## Task brief
Given the listing that follows, report all lines in which the string "TEDDY" occurs.
(Beginning of The records)
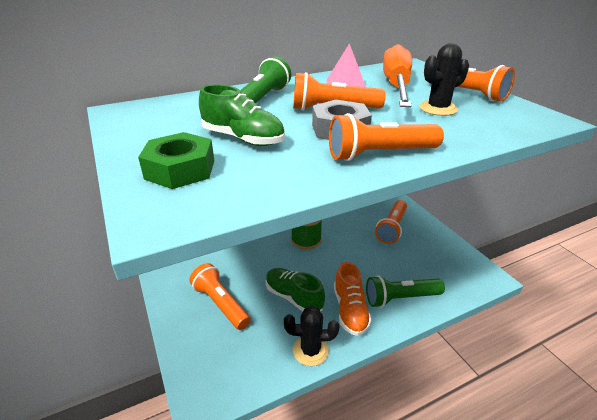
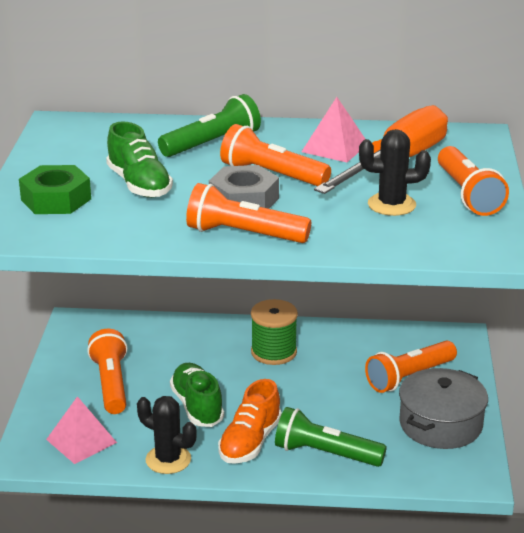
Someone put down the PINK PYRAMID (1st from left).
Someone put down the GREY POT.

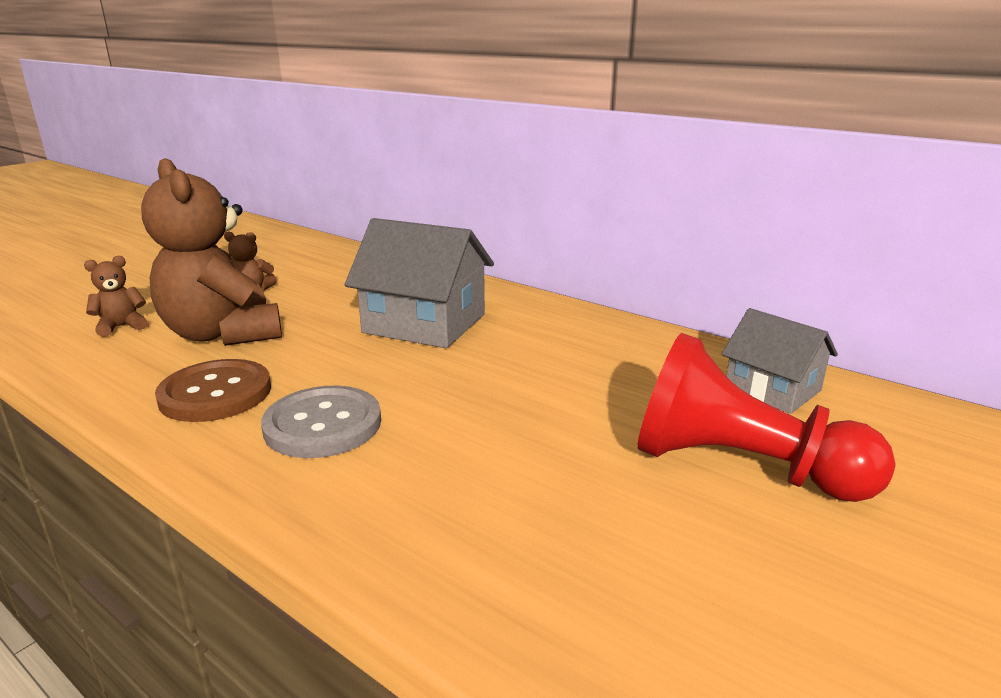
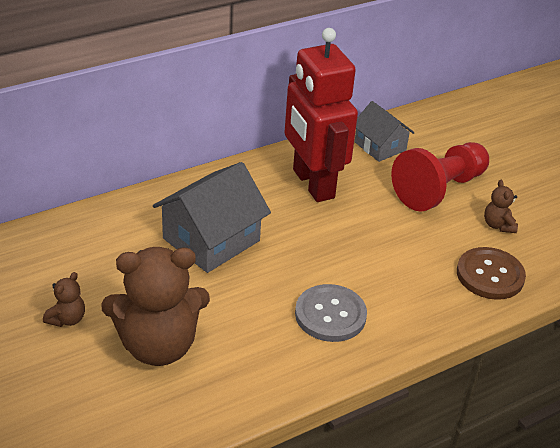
Someone put down the RED ROBOT.
Someone rotated the GREY HOUSE (2nd from left) by 75 degrees clockwise.
Someone carried the BROWN BUTTON.
Someone carried the BROWN TEDDY BEAR (1st from left in the first image).

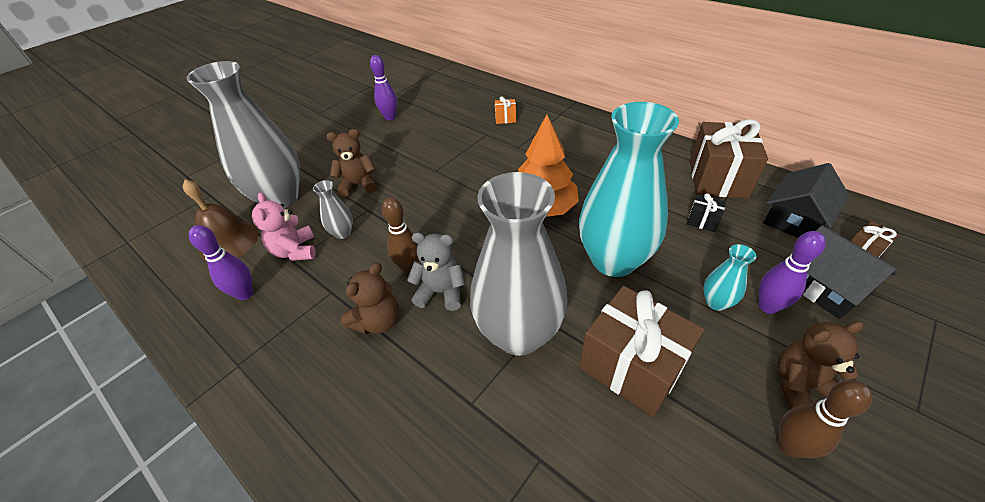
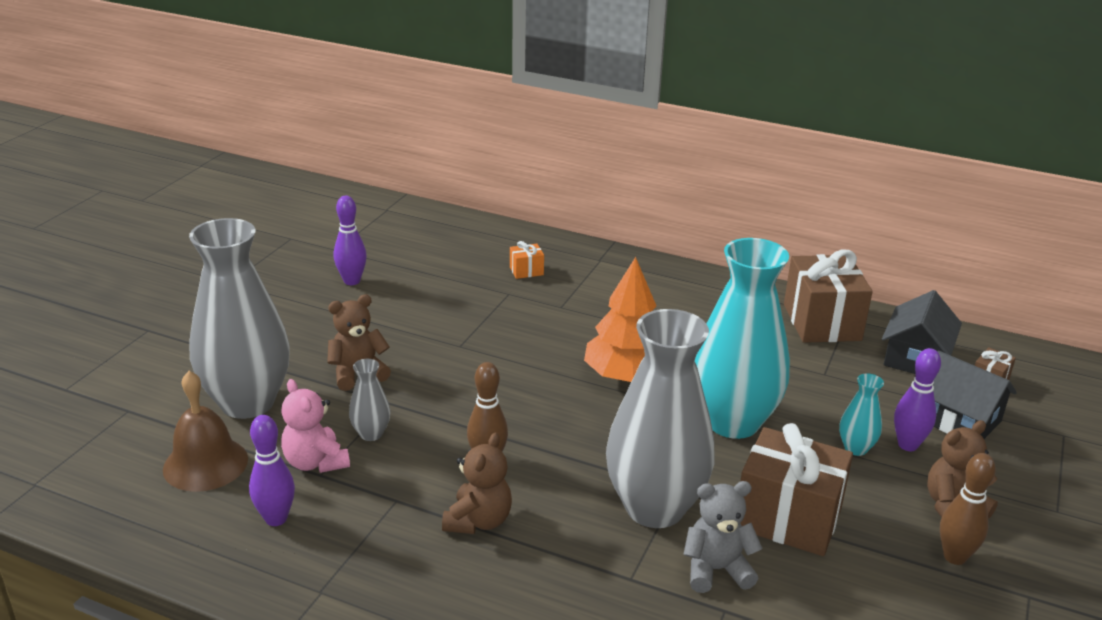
Someone carried the GREY TEDDY BEAR.
Someone took away the BLACK GIFT.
(End of The records)
## Reply
Someone carried the BROWN TEDDY BEAR (1st from left in the first image).
Someone carried the GREY TEDDY BEAR.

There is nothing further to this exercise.